──────── RECORDS FOR THE EXERCISE ────────

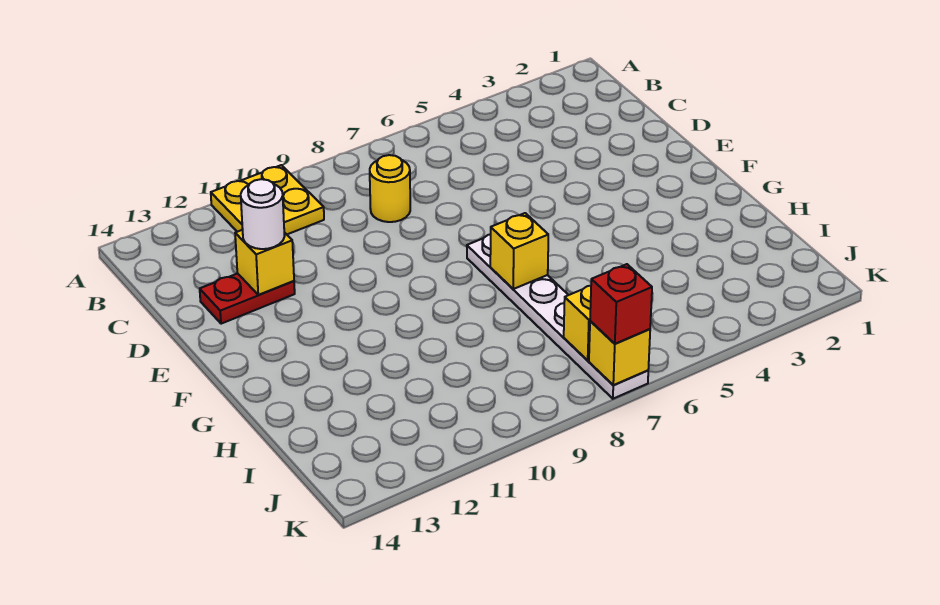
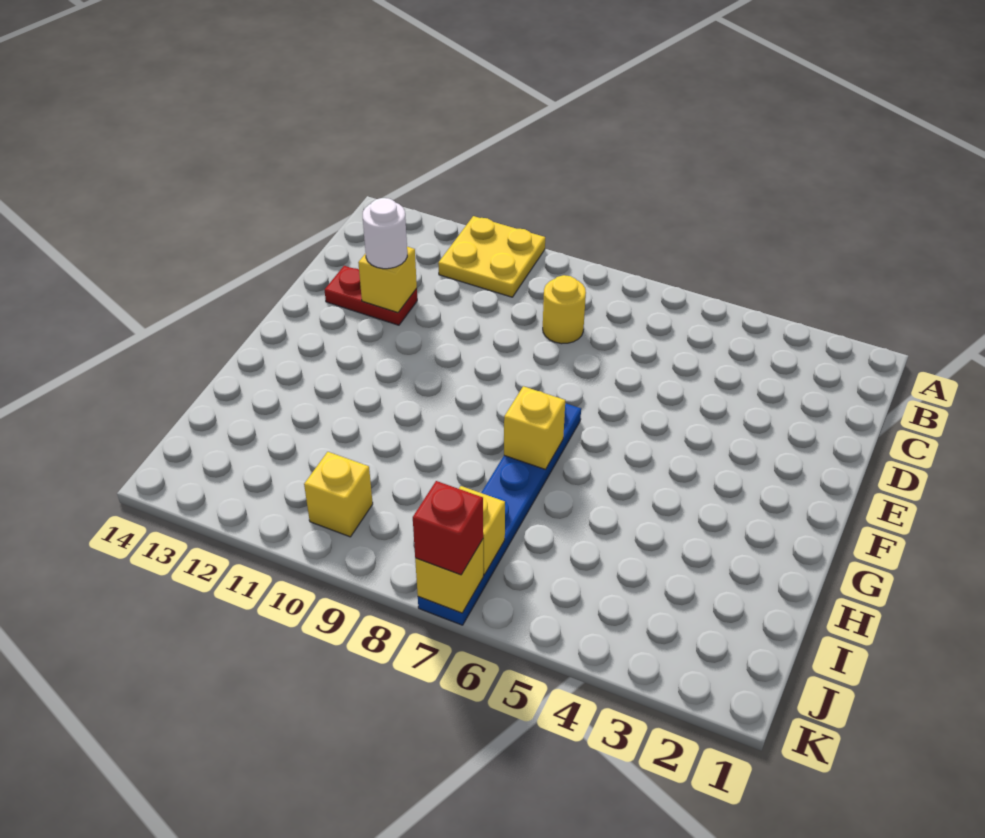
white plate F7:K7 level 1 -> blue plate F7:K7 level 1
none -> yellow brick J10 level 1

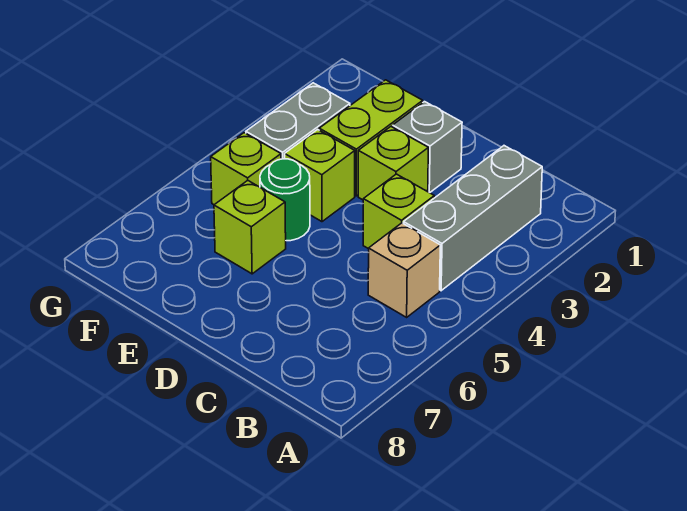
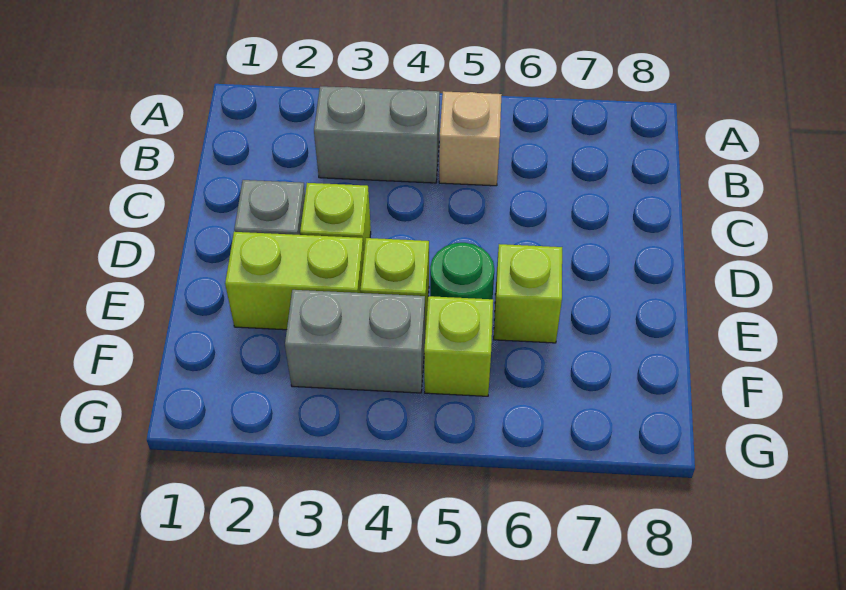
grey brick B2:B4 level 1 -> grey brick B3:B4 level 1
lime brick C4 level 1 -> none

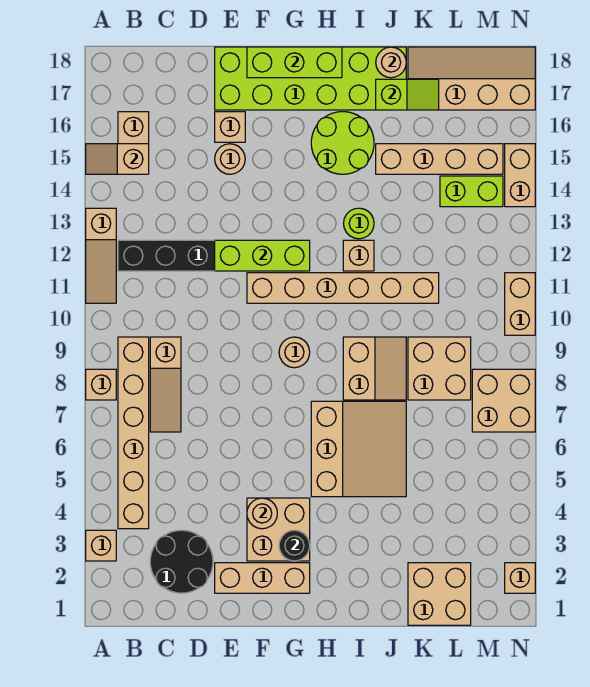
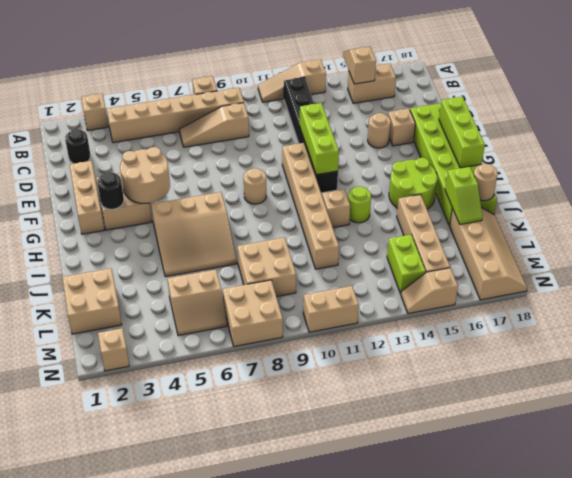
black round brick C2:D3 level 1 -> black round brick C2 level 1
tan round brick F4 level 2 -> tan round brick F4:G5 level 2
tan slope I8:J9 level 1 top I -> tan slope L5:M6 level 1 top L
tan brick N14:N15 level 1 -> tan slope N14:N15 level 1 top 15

────────

**PROBLEM DESCRIPTION:** Every line above with the string "brick" in it needs to be copied.

**ANSWER SECTION:**
none -> yellow brick J10 level 1
grey brick B2:B4 level 1 -> grey brick B3:B4 level 1
lime brick C4 level 1 -> none
black round brick C2:D3 level 1 -> black round brick C2 level 1
tan round brick F4 level 2 -> tan round brick F4:G5 level 2
tan brick N14:N15 level 1 -> tan slope N14:N15 level 1 top 15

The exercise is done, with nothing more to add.